◆ **INSTRUCTIONS TO FOLLOW**: Read through the listing and copy every line that contains the word "none".

◆ **SOURCE DATA**:
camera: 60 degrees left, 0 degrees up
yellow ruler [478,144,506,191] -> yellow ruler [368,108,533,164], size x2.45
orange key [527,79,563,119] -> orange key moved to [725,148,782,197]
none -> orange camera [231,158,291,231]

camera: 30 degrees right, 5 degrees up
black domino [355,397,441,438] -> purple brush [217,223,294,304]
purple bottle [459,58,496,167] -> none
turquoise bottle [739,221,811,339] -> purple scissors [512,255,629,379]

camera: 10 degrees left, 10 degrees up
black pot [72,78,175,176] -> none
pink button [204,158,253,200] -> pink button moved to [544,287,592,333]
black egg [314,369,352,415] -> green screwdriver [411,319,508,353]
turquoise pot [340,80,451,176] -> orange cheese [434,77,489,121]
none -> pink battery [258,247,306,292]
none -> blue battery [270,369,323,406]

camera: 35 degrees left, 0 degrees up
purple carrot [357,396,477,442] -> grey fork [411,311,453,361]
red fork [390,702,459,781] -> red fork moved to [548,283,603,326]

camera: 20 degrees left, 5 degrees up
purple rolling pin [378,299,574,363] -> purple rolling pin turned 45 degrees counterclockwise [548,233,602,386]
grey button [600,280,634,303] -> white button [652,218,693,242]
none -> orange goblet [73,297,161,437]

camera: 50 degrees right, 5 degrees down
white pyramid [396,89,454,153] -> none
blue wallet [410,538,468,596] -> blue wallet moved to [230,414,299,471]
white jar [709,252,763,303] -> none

◆ **SOLUTION FOR THIS TASK**:
none -> orange camera [231,158,291,231]
purple bottle [459,58,496,167] -> none
black pot [72,78,175,176] -> none
none -> pink battery [258,247,306,292]
none -> blue battery [270,369,323,406]
none -> orange goblet [73,297,161,437]
white pyramid [396,89,454,153] -> none
white jar [709,252,763,303] -> none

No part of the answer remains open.